What is required — The records below hold a stretch from the line with "(448, 186) = (218, 377): blue" through the line with "(503, 414) = (382, 258): none"; return exactly those lines, ends included, and nothing more.

Input material —
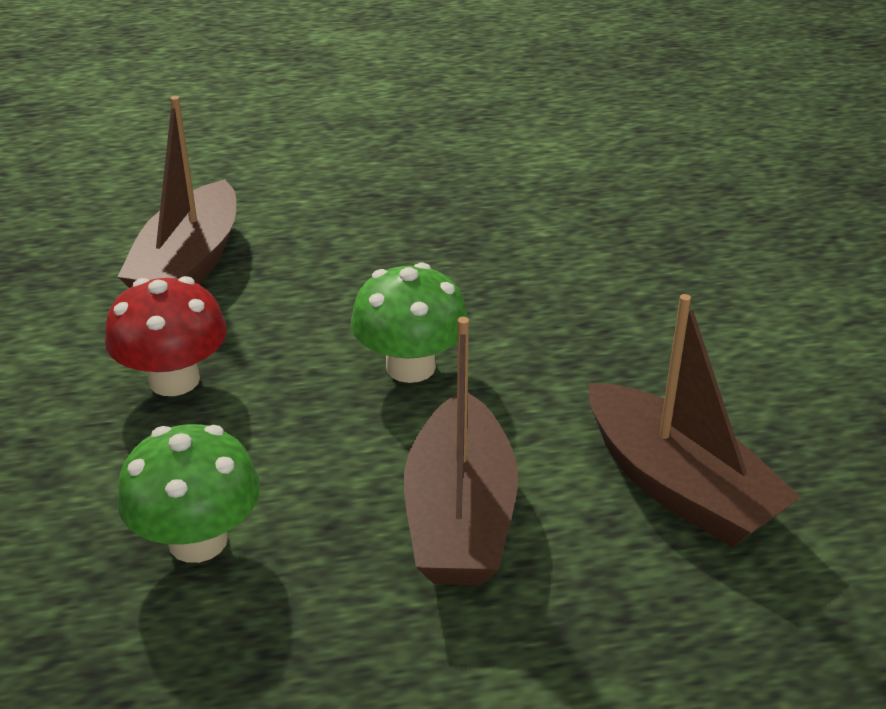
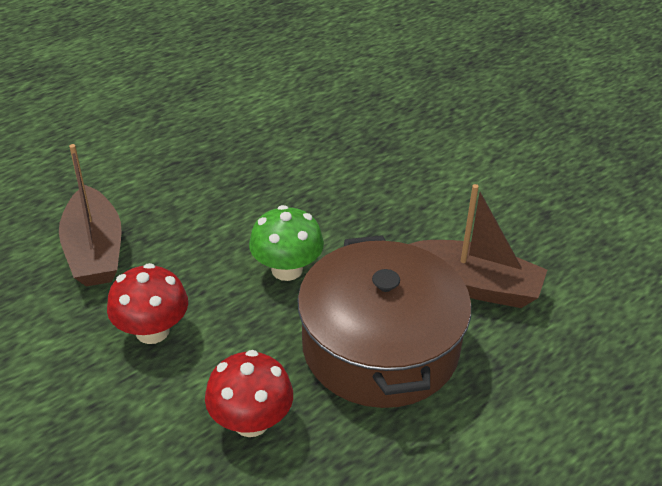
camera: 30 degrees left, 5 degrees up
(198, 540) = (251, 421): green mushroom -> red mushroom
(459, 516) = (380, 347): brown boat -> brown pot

--

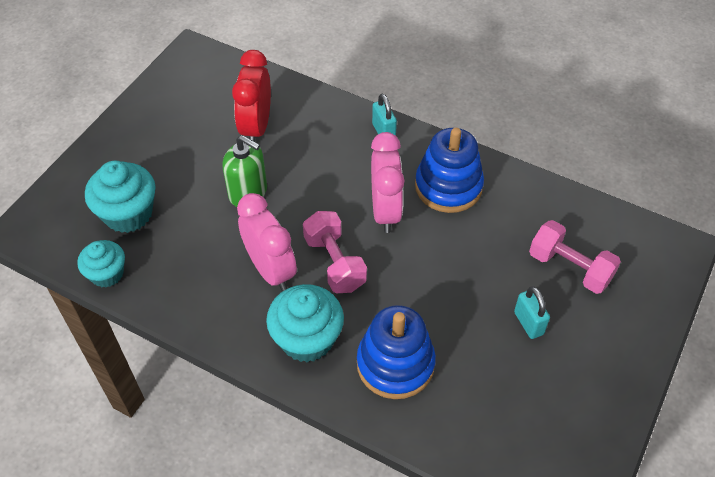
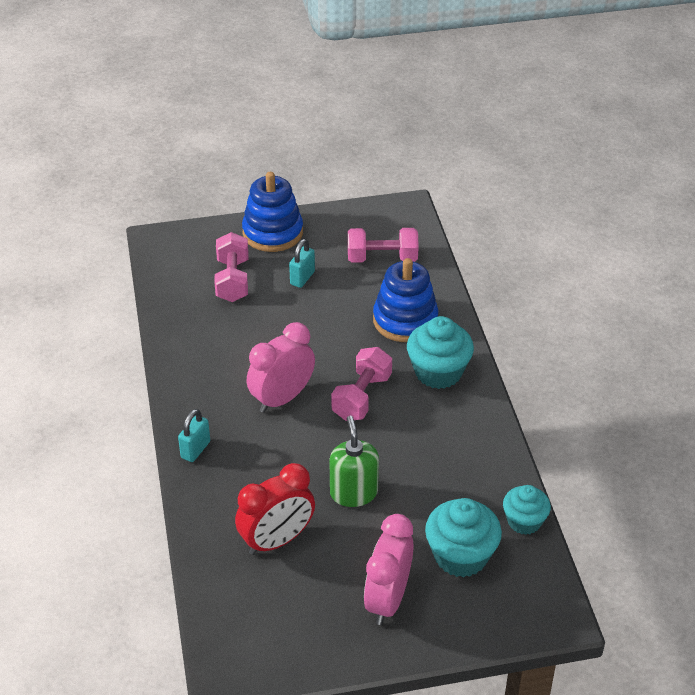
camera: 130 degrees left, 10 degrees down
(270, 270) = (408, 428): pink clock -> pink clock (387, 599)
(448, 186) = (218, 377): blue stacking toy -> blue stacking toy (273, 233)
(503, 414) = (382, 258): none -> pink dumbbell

Exercise answer —
(448, 186) = (218, 377): blue stacking toy -> blue stacking toy (273, 233)
(503, 414) = (382, 258): none -> pink dumbbell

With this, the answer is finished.